Task statement:
Reproduce every line of text in the rows below without any change, and leave the pictures out of your answer.
-- Start --
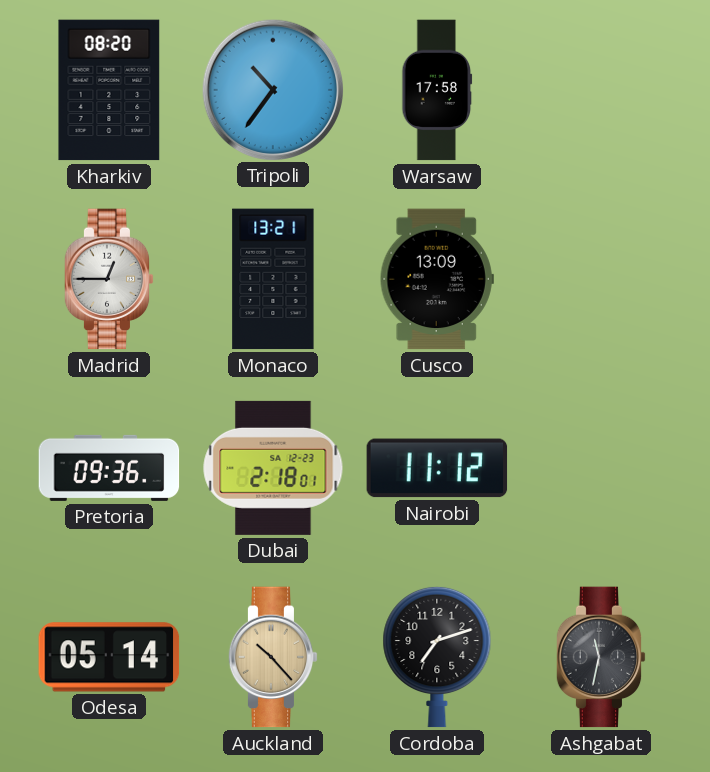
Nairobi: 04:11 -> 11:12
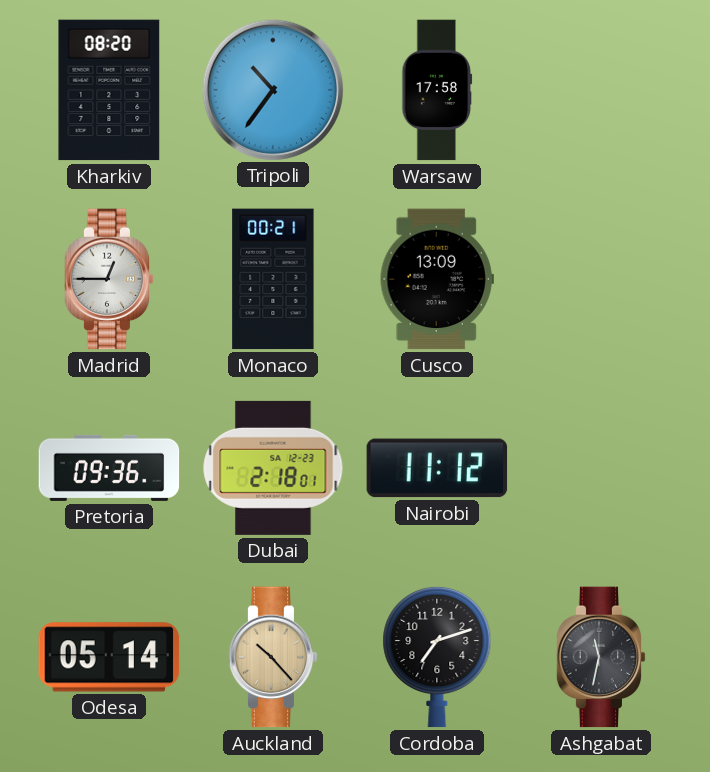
Monaco: 13:21 -> 00:21
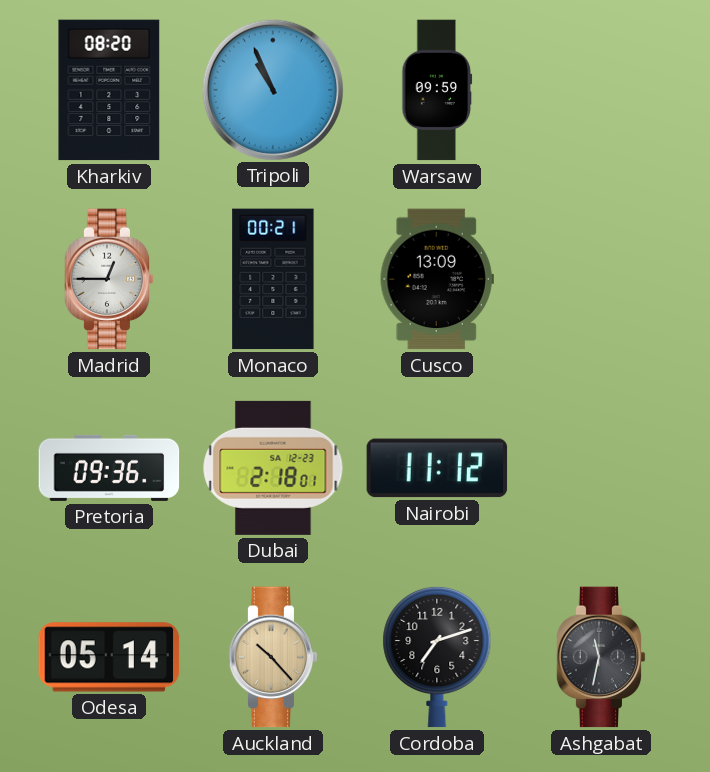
Tripoli: 10:36 -> 10:56
Warsaw: 17:58 -> 09:59
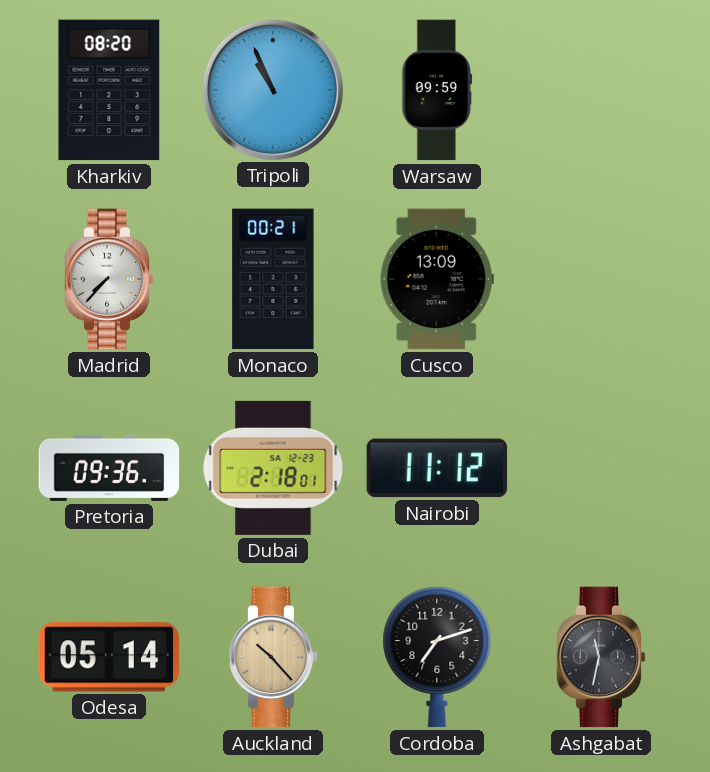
Madrid: 12:45 -> 7:37
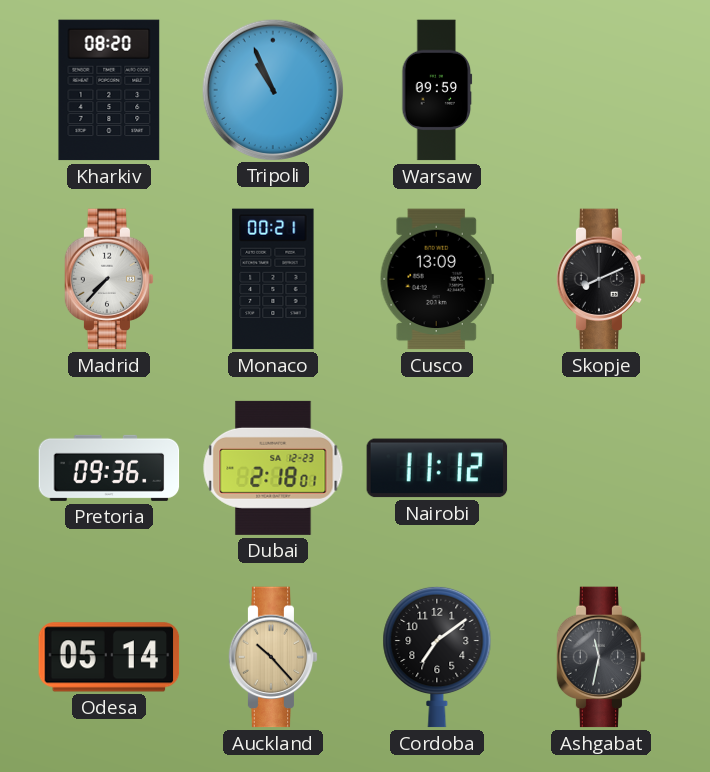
Skopje: none -> 8:11
Cordoba: 7:12 -> 7:09
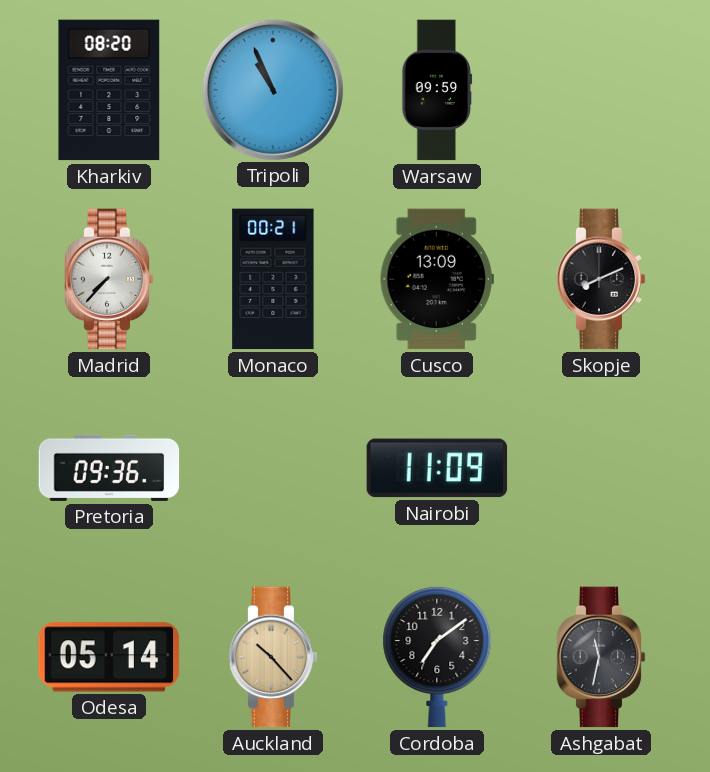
Dubai: 2:18 -> none
Nairobi: 11:12 -> 11:09
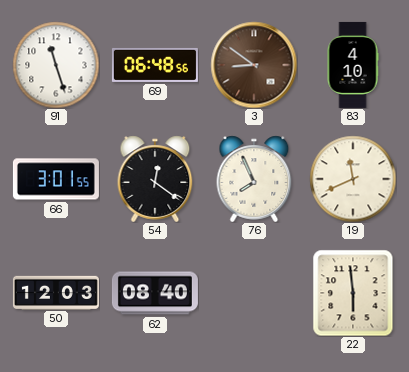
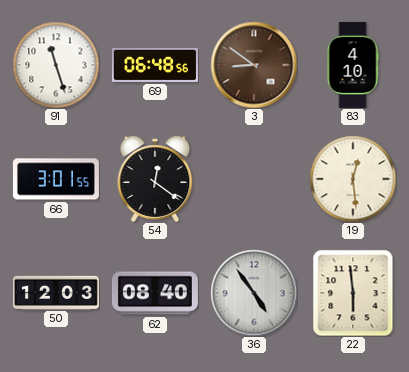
76: 7:56 -> none
19: 11:41 -> 12:29
36: none -> 4:54
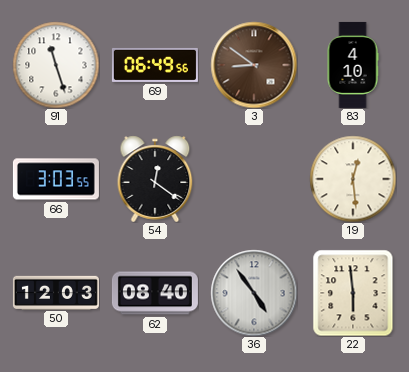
69: 06:48 -> 06:49
66: 3:01 -> 3:03
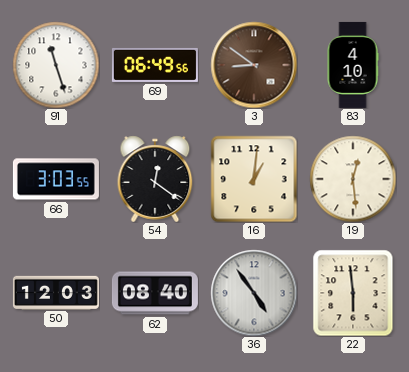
16: none -> 1:01
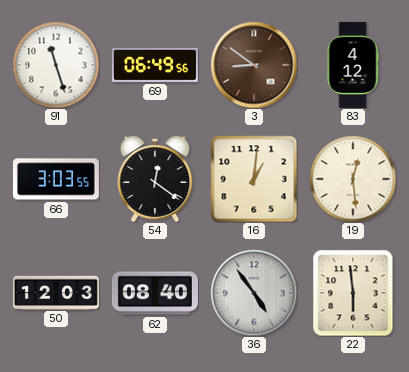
83: 4:10 -> 4:12
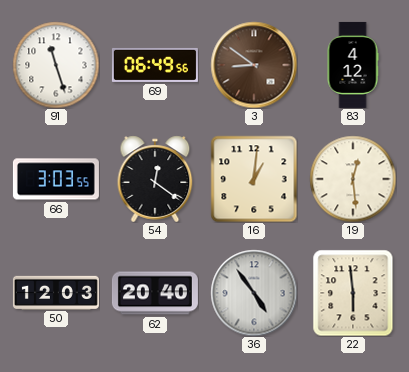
62: 08:40 -> 20:40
-- End --
Task solution:
Nairobi: 04:11 -> 11:12
Monaco: 13:21 -> 00:21
Tripoli: 10:36 -> 10:56
Warsaw: 17:58 -> 09:59
Madrid: 12:45 -> 7:37
Skopje: none -> 8:11
Cordoba: 7:12 -> 7:09
Dubai: 2:18 -> none
Nairobi: 11:12 -> 11:09
76: 7:56 -> none
19: 11:41 -> 12:29
36: none -> 4:54
69: 06:48 -> 06:49
66: 3:01 -> 3:03
16: none -> 1:01
83: 4:10 -> 4:12
62: 08:40 -> 20:40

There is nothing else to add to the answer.